• _Problem to solve_:
Take the lines from the line containing "none -> black round brick D7:E8 level 1" through the end of the entries and output them exactly, with no pictures and nothing more.

[Before-and-after object listings]

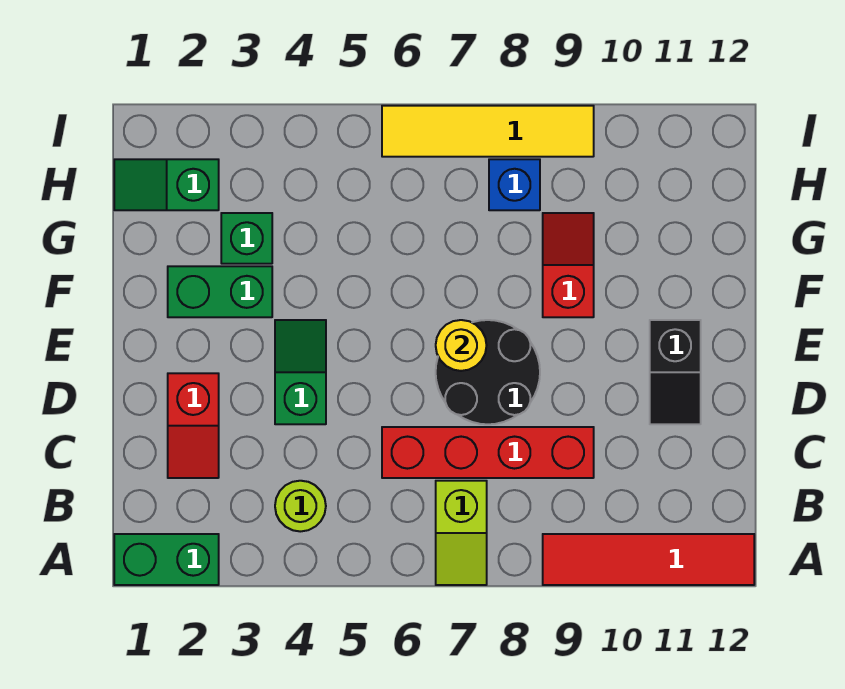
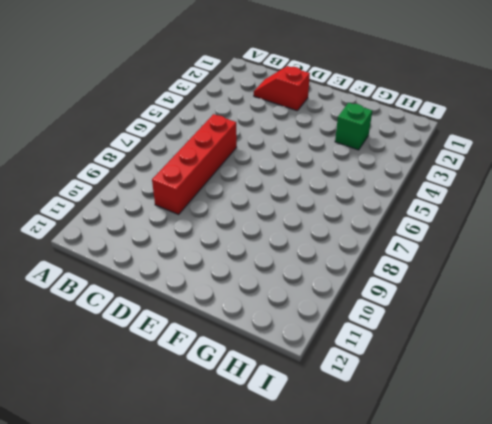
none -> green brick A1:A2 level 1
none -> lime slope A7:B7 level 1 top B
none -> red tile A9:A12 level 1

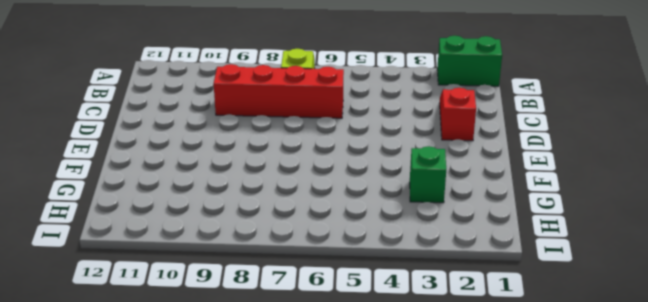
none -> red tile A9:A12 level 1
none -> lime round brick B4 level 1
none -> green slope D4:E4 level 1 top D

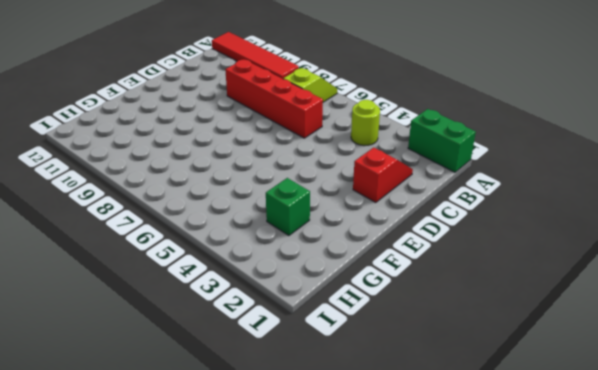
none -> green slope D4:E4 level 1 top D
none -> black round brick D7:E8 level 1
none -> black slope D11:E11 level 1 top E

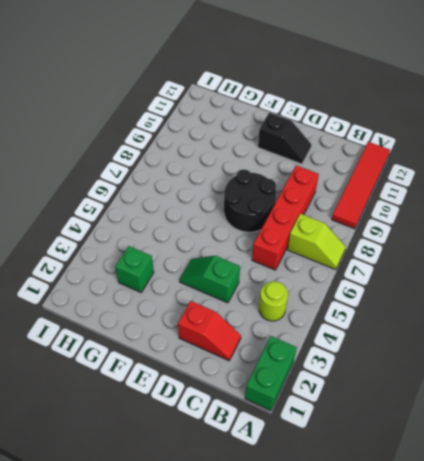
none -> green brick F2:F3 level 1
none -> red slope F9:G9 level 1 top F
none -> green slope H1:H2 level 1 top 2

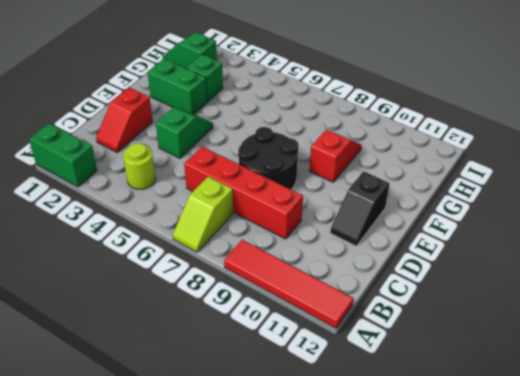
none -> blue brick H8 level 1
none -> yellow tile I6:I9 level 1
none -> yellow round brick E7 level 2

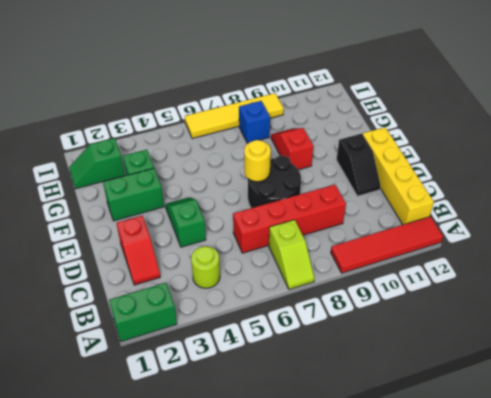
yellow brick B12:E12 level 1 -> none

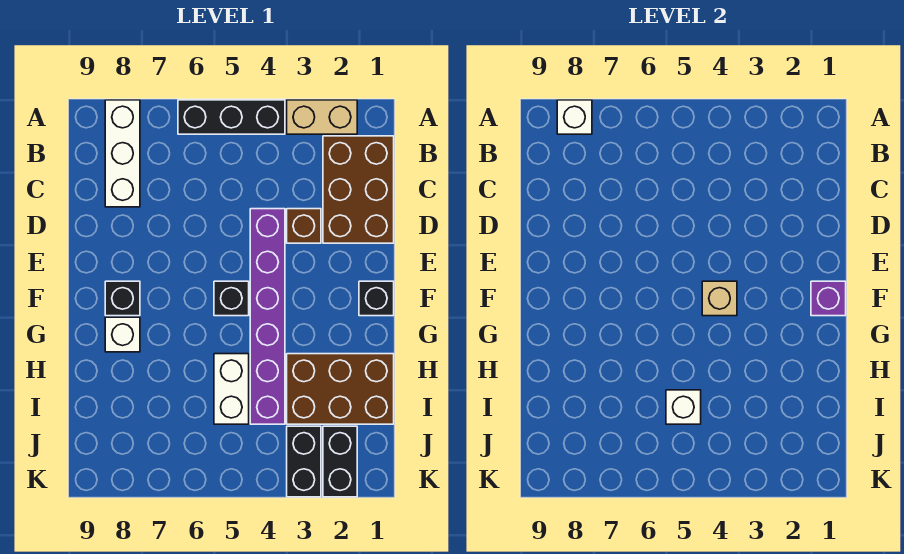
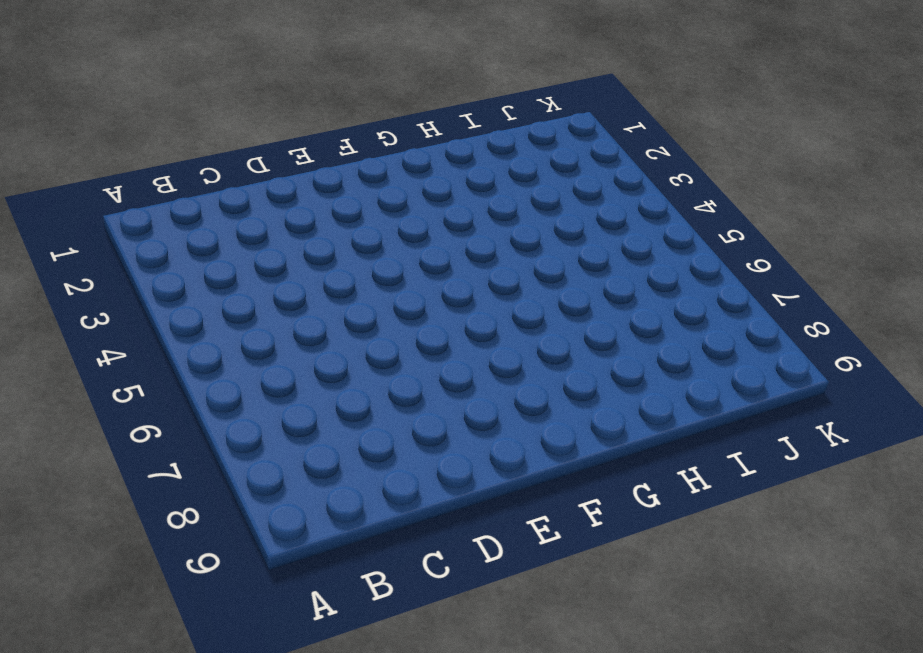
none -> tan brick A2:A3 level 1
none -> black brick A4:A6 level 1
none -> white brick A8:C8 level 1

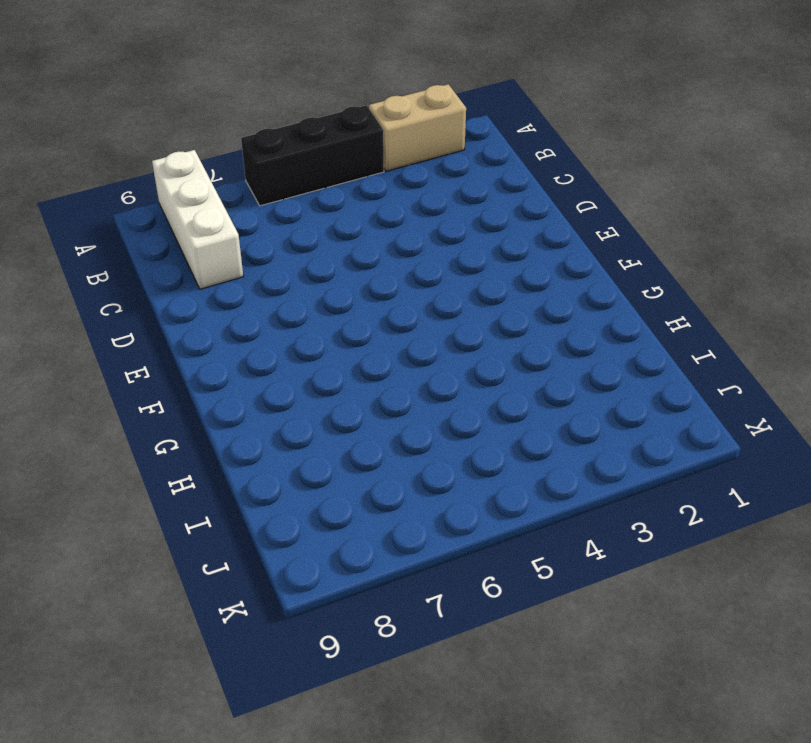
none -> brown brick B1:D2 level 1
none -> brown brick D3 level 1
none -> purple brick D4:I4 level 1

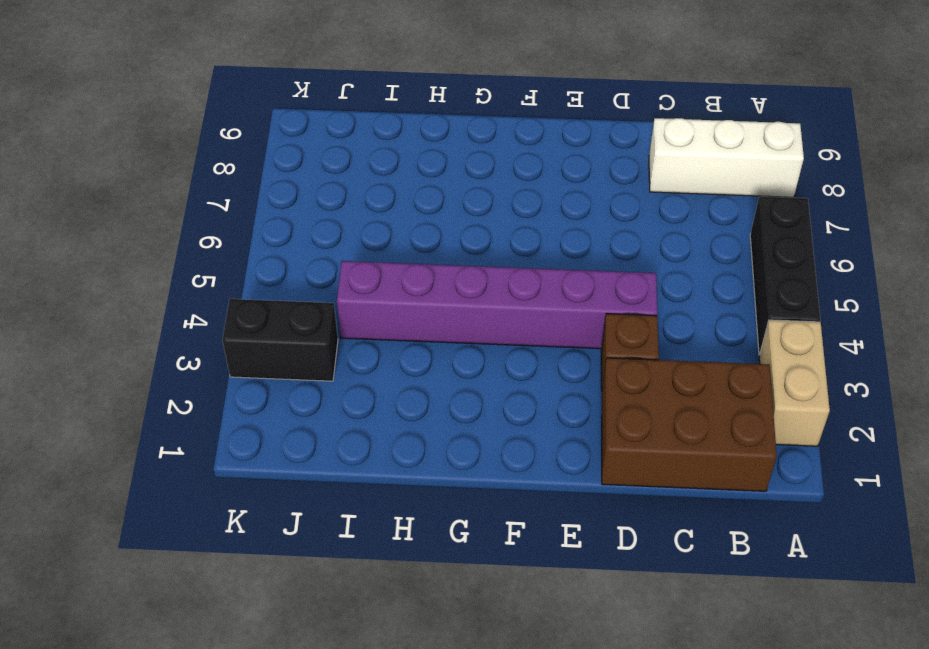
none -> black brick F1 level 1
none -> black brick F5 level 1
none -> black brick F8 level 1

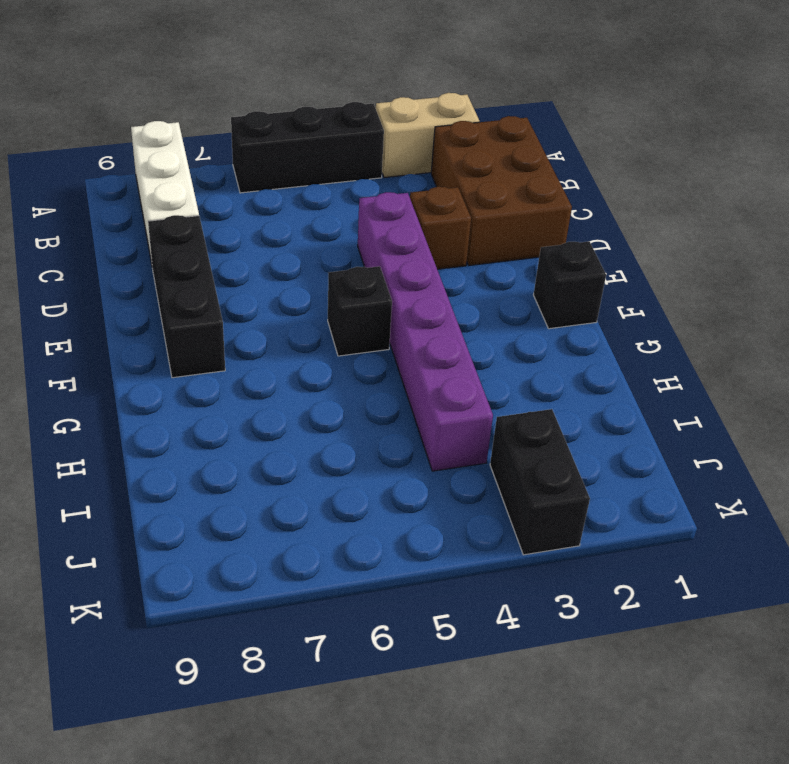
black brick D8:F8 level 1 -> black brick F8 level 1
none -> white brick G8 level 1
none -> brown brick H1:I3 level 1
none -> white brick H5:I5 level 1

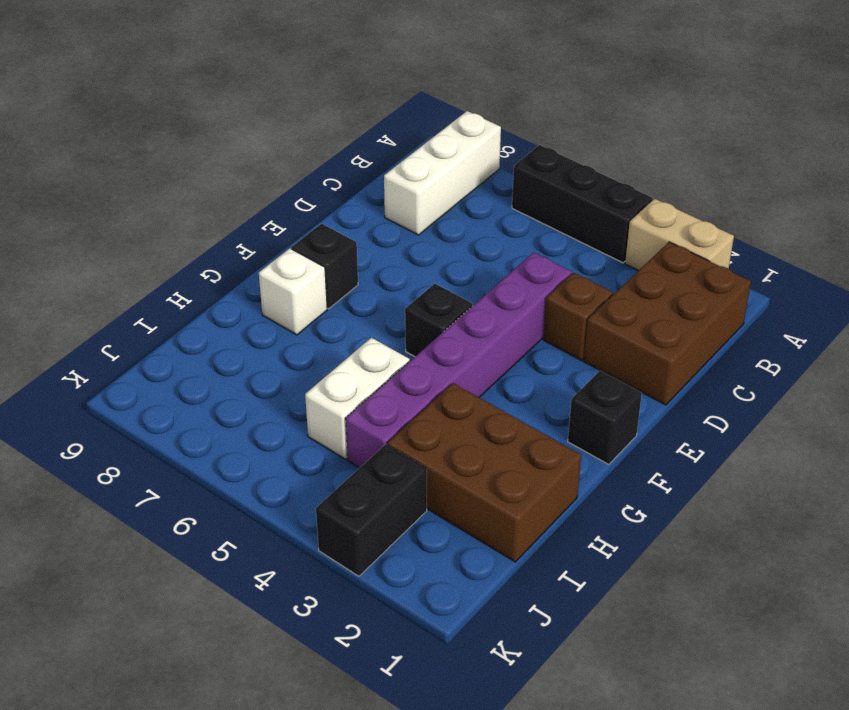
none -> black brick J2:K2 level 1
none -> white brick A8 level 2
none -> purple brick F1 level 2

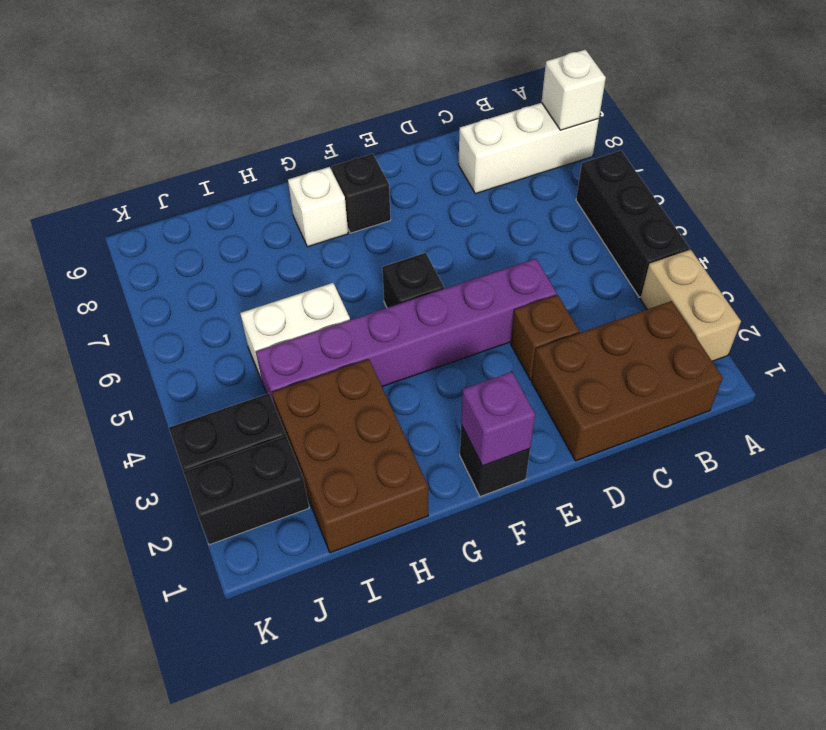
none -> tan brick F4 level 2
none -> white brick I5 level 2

• _Reply_:
none -> black round brick D7:E8 level 1
none -> black slope D11:E11 level 1 top E

none -> green brick F2:F3 level 1
none -> red slope F9:G9 level 1 top F
none -> green slope H1:H2 level 1 top 2

none -> blue brick H8 level 1
none -> yellow tile I6:I9 level 1
none -> yellow round brick E7 level 2

yellow brick B12:E12 level 1 -> none

none -> tan brick A2:A3 level 1
none -> black brick A4:A6 level 1
none -> white brick A8:C8 level 1

none -> brown brick B1:D2 level 1
none -> brown brick D3 level 1
none -> purple brick D4:I4 level 1

none -> black brick F1 level 1
none -> black brick F5 level 1
none -> black brick F8 level 1

black brick D8:F8 level 1 -> black brick F8 level 1
none -> white brick G8 level 1
none -> brown brick H1:I3 level 1
none -> white brick H5:I5 level 1

none -> black brick J2:K2 level 1
none -> white brick A8 level 2
none -> purple brick F1 level 2

none -> tan brick F4 level 2
none -> white brick I5 level 2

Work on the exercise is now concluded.